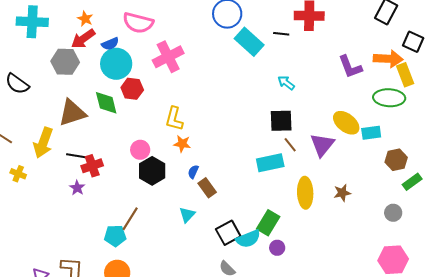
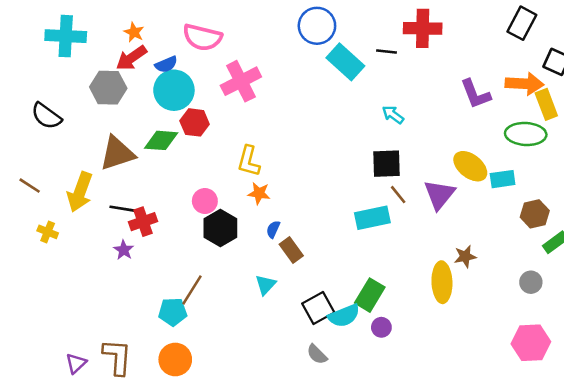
green diamond: (106, 103) -> (161, 140), turned -72
yellow ellipse: (305, 193) -> (442, 282), moved

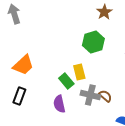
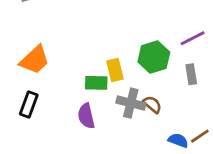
green hexagon: (93, 42) -> (154, 57), moved
green rectangle: (66, 81) -> (96, 83), turned -49

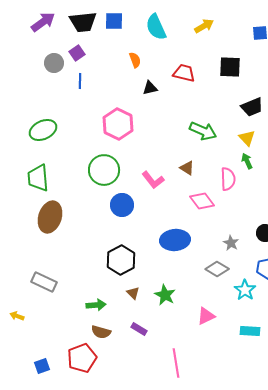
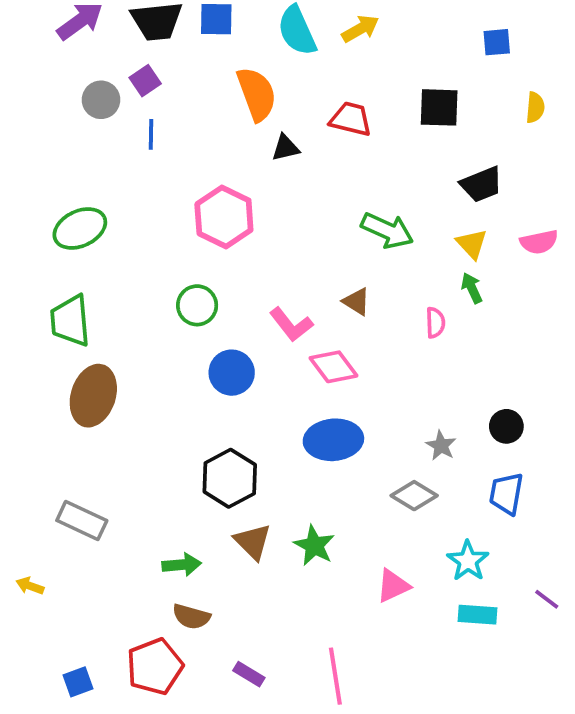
yellow arrow: (204, 26) -> (360, 29), moved
orange semicircle: (135, 60) -> (257, 94), size x1.8
green circle: (104, 170) -> (197, 305), size x0.7
pink semicircle: (228, 179) -> (435, 323), size x0.7
pink diamond: (202, 201) -> (333, 367), moved
cyan star: (245, 290) -> (468, 561), moved
brown triangle: (133, 293) -> (253, 542), size x1.5
purple rectangle: (139, 329) -> (249, 674), moved

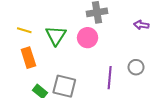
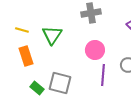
pink circle: (88, 38) -> (95, 50), moved

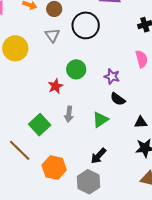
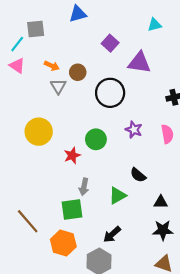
gray triangle: (52, 35) -> (58, 86), moved
yellow circle: (15, 48) -> (39, 132), moved
purple star: (112, 76) -> (134, 130), moved
green square: (40, 125) -> (72, 210), moved, turned 30

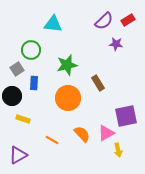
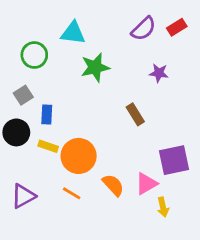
purple star: (116, 44) -> (159, 73), moved
green circle: (31, 50) -> (34, 55), moved
green star: (67, 65) -> (95, 67), moved
orange circle: (68, 98) -> (79, 156), moved
yellow rectangle: (23, 119) -> (48, 146), moved
purple triangle: (18, 155) -> (23, 196), moved

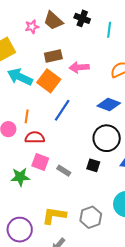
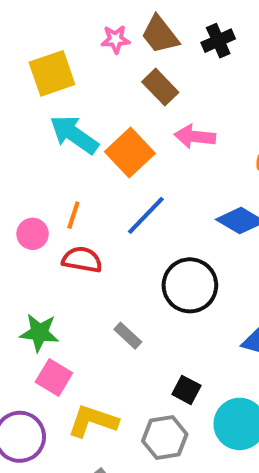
black cross: (82, 18) -> (218, 41), turned 35
brown rectangle: (53, 56) -> (160, 87), moved, turned 48
black circle: (107, 138) -> (190, 285), moved
pink square: (40, 162) -> (54, 378), moved
black square: (93, 165) -> (186, 390), moved

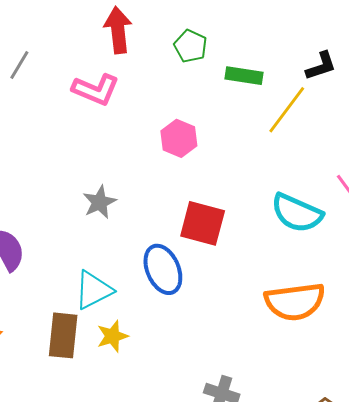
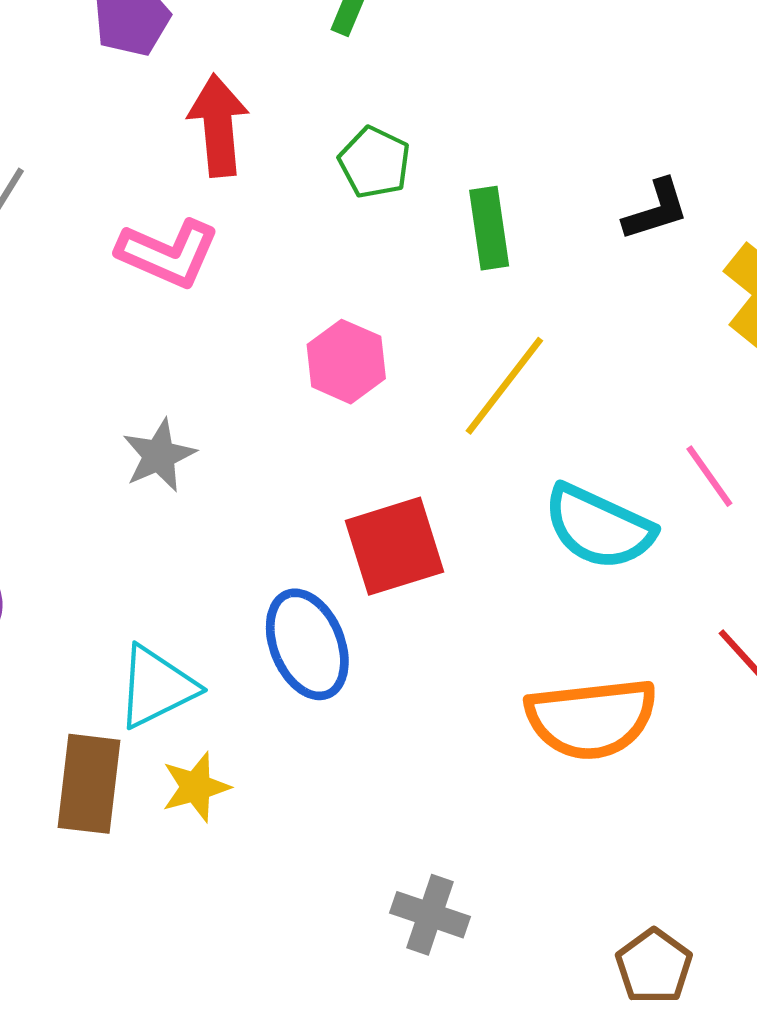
green rectangle: (244, 76) -> (489, 228), turned 72
yellow line: (287, 110) -> (504, 386), moved
gray star: (99, 202) -> (159, 455), moved
red square: (203, 223) -> (395, 546), turned -33

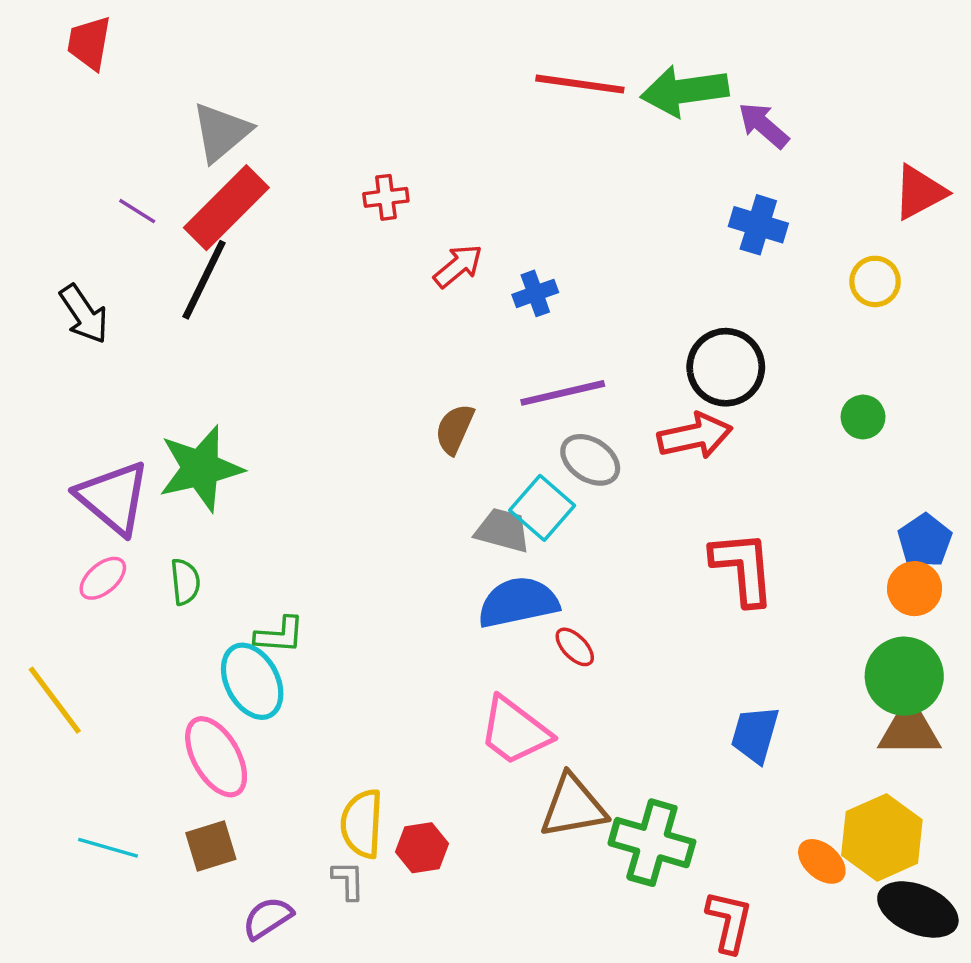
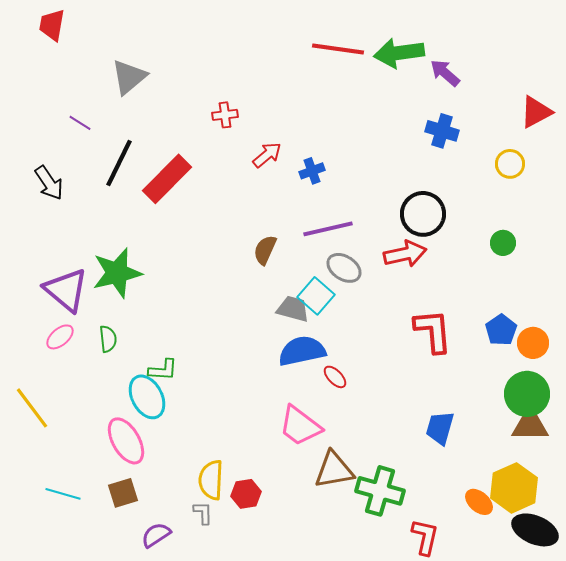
red rectangle: (226, 208) -> (167, 179), moved
blue pentagon: (925, 541) -> (501, 330), moved

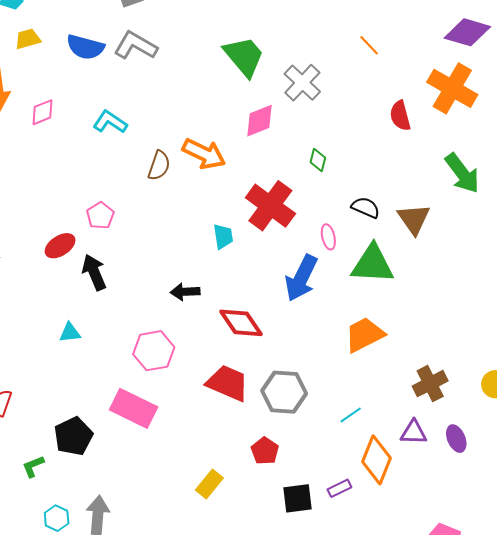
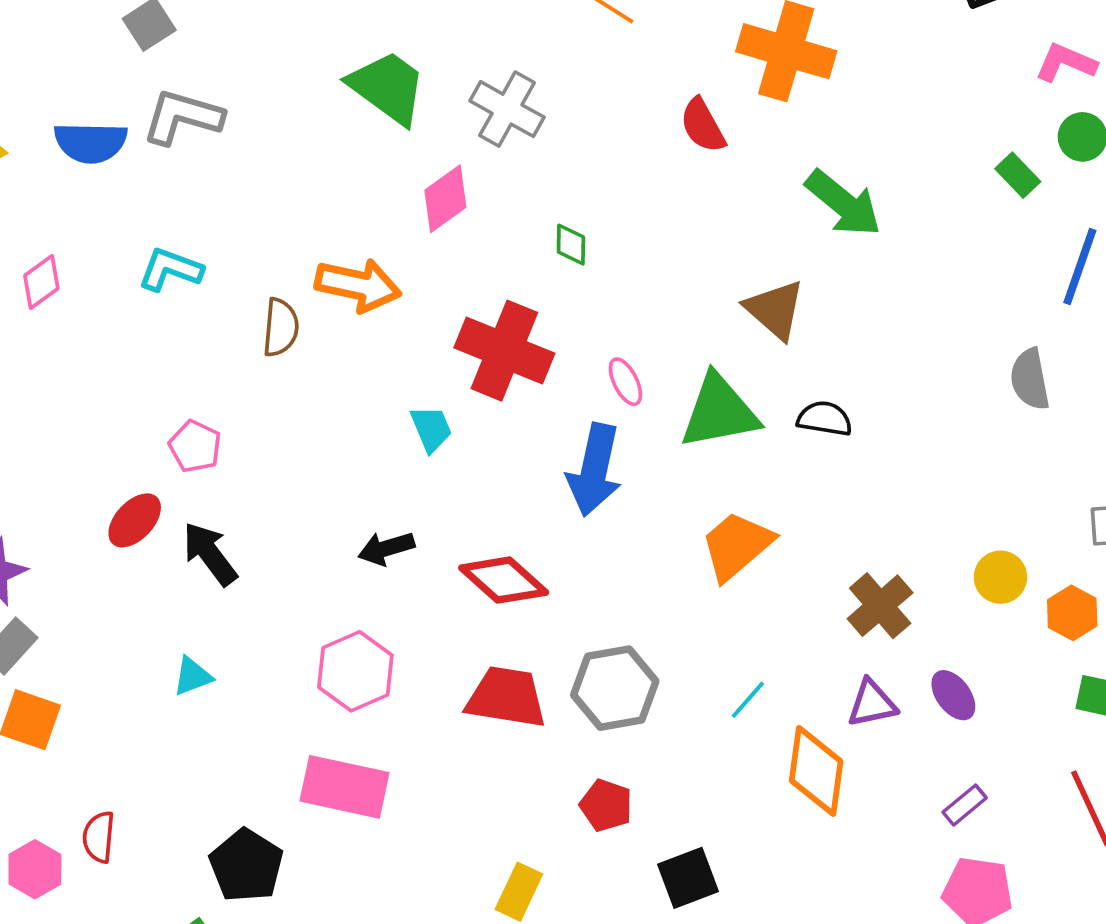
black semicircle: (366, 207) -> (825, 419), moved
purple rectangle: (339, 488) -> (965, 805), moved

▶ About this exercise
Output all the entries above verbatim, please. No images.

▶ Expected answer
green diamond: (106, 103) -> (161, 140), turned -72
yellow ellipse: (305, 193) -> (442, 282), moved

green hexagon: (93, 42) -> (154, 57), moved
green rectangle: (66, 81) -> (96, 83), turned -49

yellow arrow: (204, 26) -> (360, 29), moved
orange semicircle: (135, 60) -> (257, 94), size x1.8
green circle: (104, 170) -> (197, 305), size x0.7
pink semicircle: (228, 179) -> (435, 323), size x0.7
pink diamond: (202, 201) -> (333, 367), moved
cyan star: (245, 290) -> (468, 561), moved
brown triangle: (133, 293) -> (253, 542), size x1.5
purple rectangle: (139, 329) -> (249, 674), moved

pink circle: (88, 38) -> (95, 50), moved

gray triangle: (52, 35) -> (58, 86), moved
yellow circle: (15, 48) -> (39, 132), moved
purple star: (112, 76) -> (134, 130), moved
green square: (40, 125) -> (72, 210), moved, turned 30

purple star: (116, 44) -> (159, 73), moved
green circle: (31, 50) -> (34, 55), moved
green star: (67, 65) -> (95, 67), moved
orange circle: (68, 98) -> (79, 156), moved
yellow rectangle: (23, 119) -> (48, 146), moved
purple triangle: (18, 155) -> (23, 196), moved

black cross: (82, 18) -> (218, 41), turned 35
brown rectangle: (53, 56) -> (160, 87), moved, turned 48
black circle: (107, 138) -> (190, 285), moved
pink square: (40, 162) -> (54, 378), moved
black square: (93, 165) -> (186, 390), moved

green rectangle: (244, 76) -> (489, 228), turned 72
yellow line: (287, 110) -> (504, 386), moved
gray star: (99, 202) -> (159, 455), moved
red square: (203, 223) -> (395, 546), turned -33

red rectangle: (226, 208) -> (167, 179), moved
blue pentagon: (925, 541) -> (501, 330), moved

black semicircle: (366, 207) -> (825, 419), moved
purple rectangle: (339, 488) -> (965, 805), moved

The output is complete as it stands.